SOURCE INFORMATION -
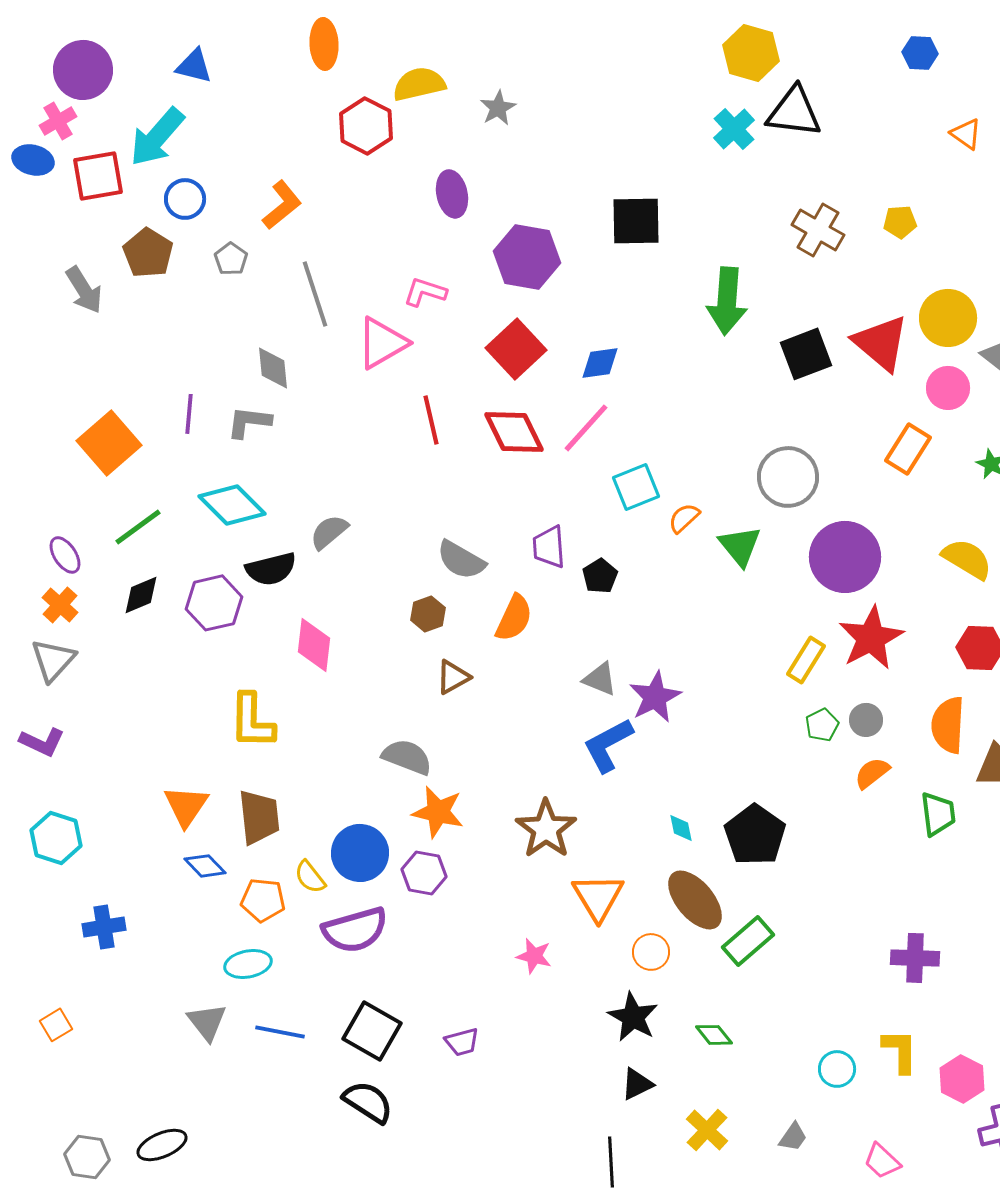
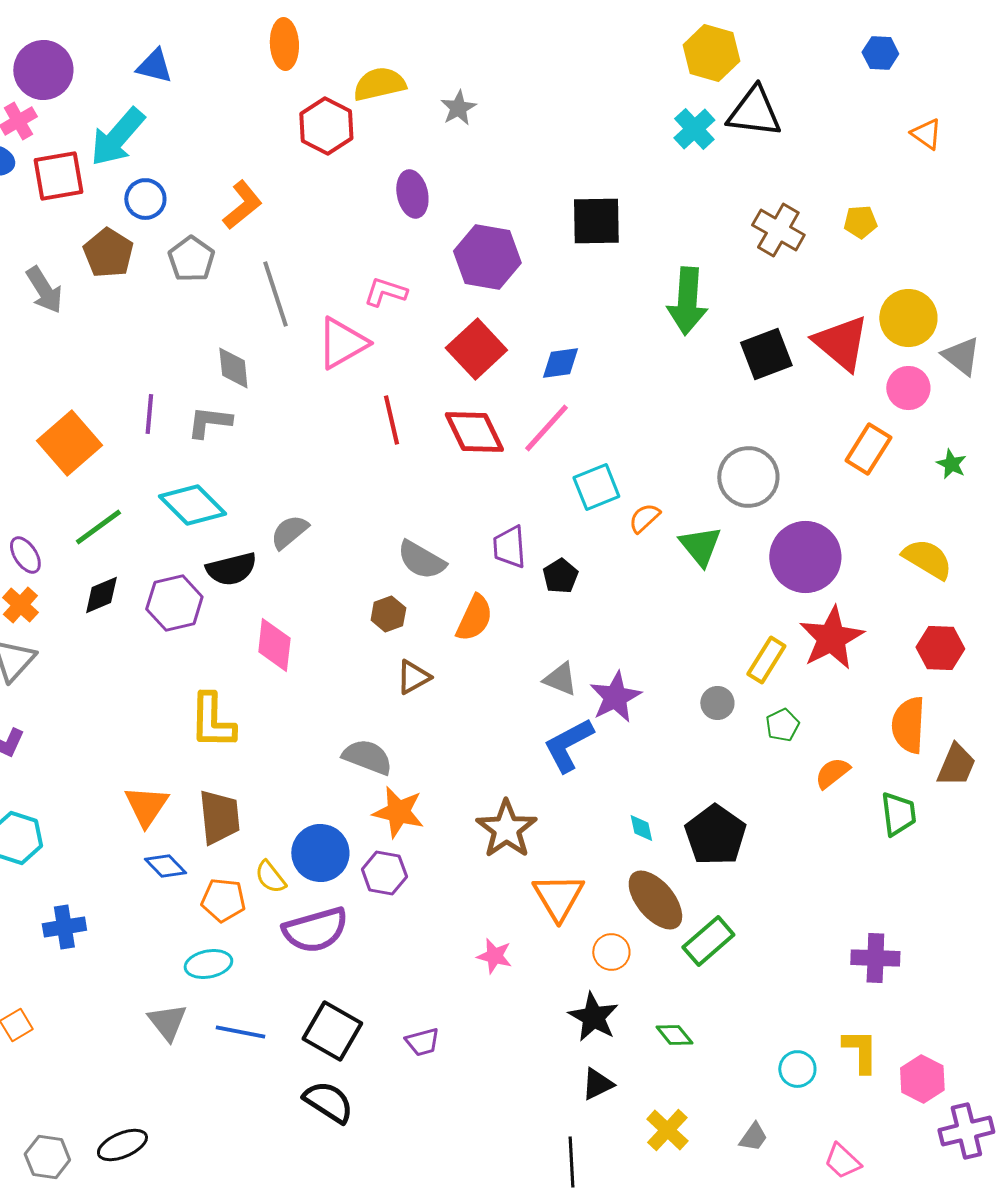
gray pentagon: (231, 259) -> (191, 259), size x1.4
gray circle: (866, 720) -> (717, 703), moved

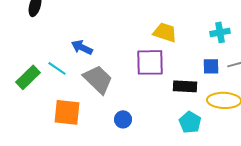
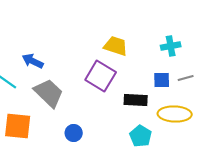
purple square: (150, 62) -> (101, 76), turned 32

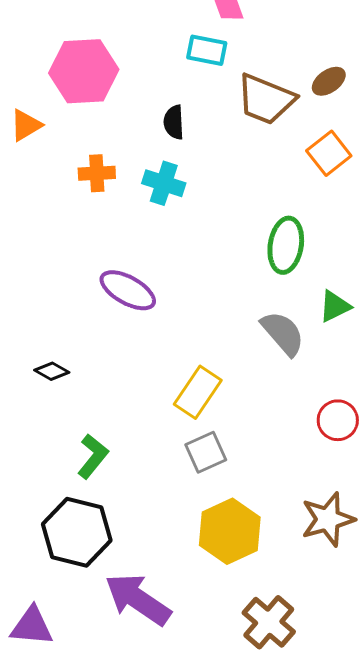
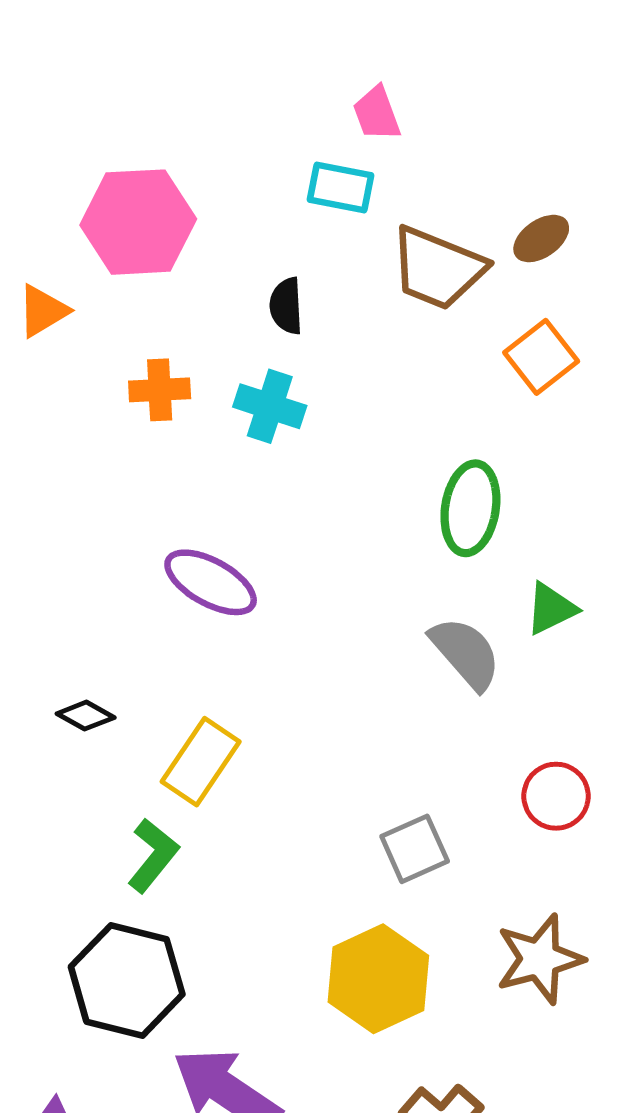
yellow rectangle: (198, 392) -> (201, 762), moved
gray square: (206, 452) -> (415, 849), moved

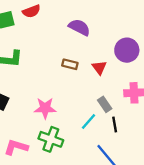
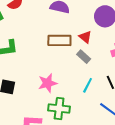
brown rectangle: (70, 64) -> (59, 40), size x1.6
gray rectangle: (105, 104) -> (84, 57), moved

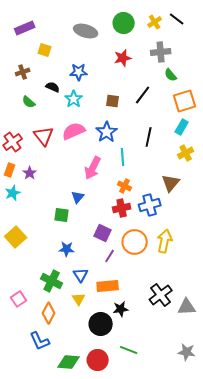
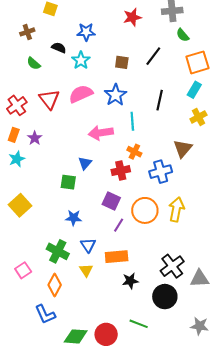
pink arrow: (93, 168) -> (101, 133), turned 55
red cross: (122, 208) -> (121, 171), moved
black circle: (101, 324) -> (165, 297), moved

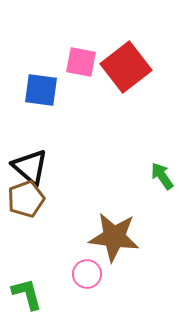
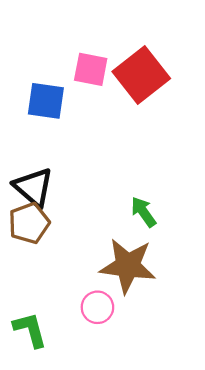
green arrow: (162, 176) -> (143, 212), moved

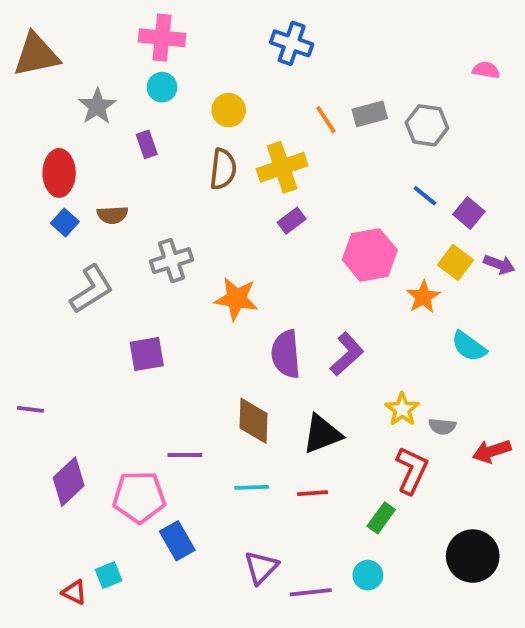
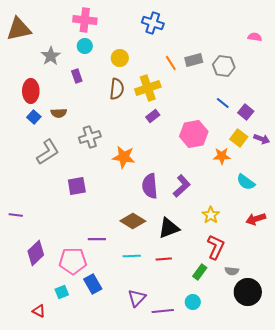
orange star: (423, 297) -> (222, 156), turned 30
brown diamond: (253, 421) -> (133, 221), turned -60
gray semicircle: (442, 426) -> (232, 271), moved
red arrow: (492, 451) -> (256, 219), moved
cyan square: (109, 575) -> (62, 292), moved

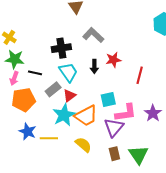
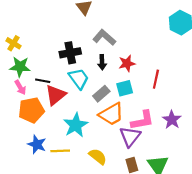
black arrow: (94, 66) -> (102, 62), moved
pink arrow: (14, 78) -> (20, 87), turned -48
gray rectangle: (53, 89) -> (101, 94), moved
red triangle: (69, 96) -> (56, 95), moved, size x1.5
cyan square: (108, 99) -> (125, 88), moved
orange trapezoid: (86, 116) -> (111, 114), moved

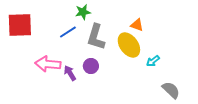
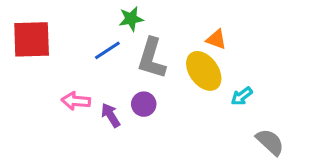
pink arrow: (48, 64) -> (76, 101), size x0.7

WORK ORDER -
From the first line above down to the line with "brown rectangle: (70, 64)", reproduce every line and no others, omitting pictures.

EXERCISE OUTPUT -
gray pentagon: (231, 259) -> (191, 259), size x1.4
gray circle: (866, 720) -> (717, 703), moved

purple square: (150, 62) -> (101, 76), turned 32

yellow rectangle: (198, 392) -> (201, 762), moved
gray square: (206, 452) -> (415, 849), moved

brown rectangle: (70, 64) -> (59, 40), size x1.6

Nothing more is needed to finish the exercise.